[Data items]
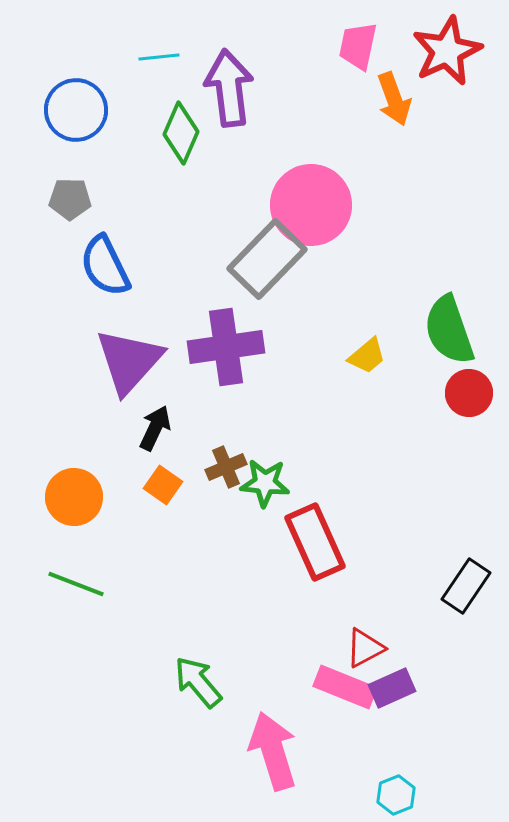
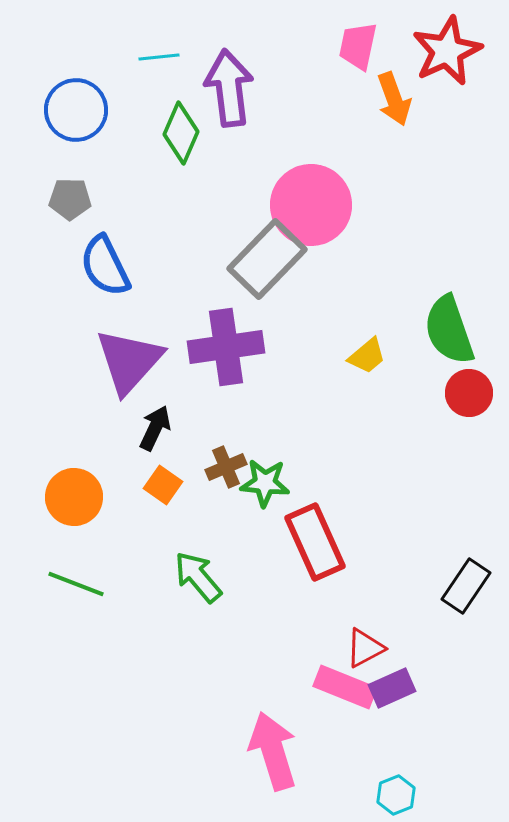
green arrow: moved 105 px up
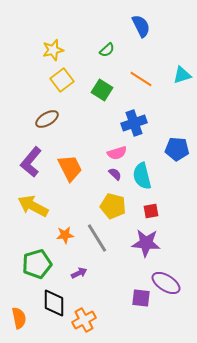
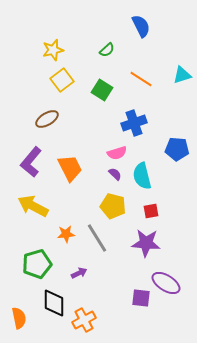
orange star: moved 1 px right, 1 px up
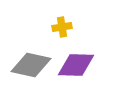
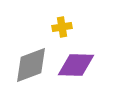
gray diamond: rotated 33 degrees counterclockwise
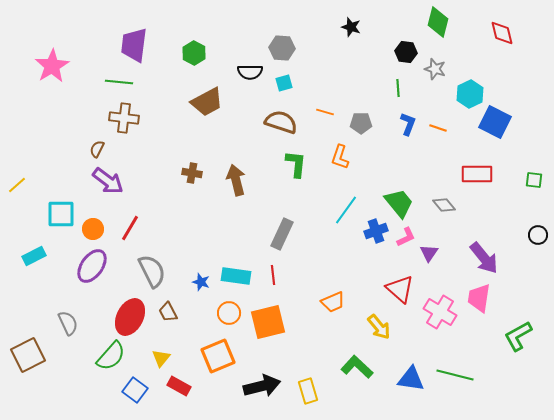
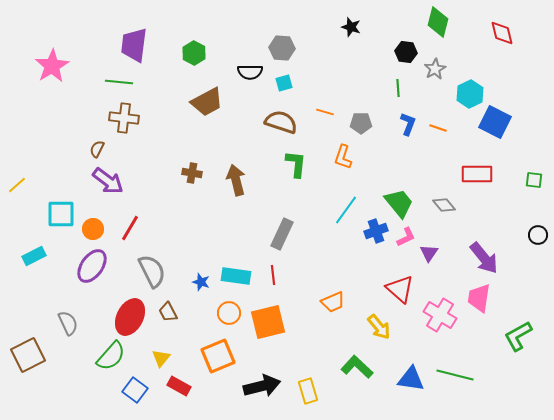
gray star at (435, 69): rotated 25 degrees clockwise
orange L-shape at (340, 157): moved 3 px right
pink cross at (440, 312): moved 3 px down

WRITTEN INSTRUCTION:
Copy every line of text from the records above word for word, leaving out the pictures.

EXERCISE RESULT:
green arrow: moved 105 px up
orange star: moved 1 px right, 1 px up
gray diamond: rotated 33 degrees counterclockwise
gray star at (435, 69): rotated 25 degrees clockwise
orange L-shape at (340, 157): moved 3 px right
pink cross at (440, 312): moved 3 px down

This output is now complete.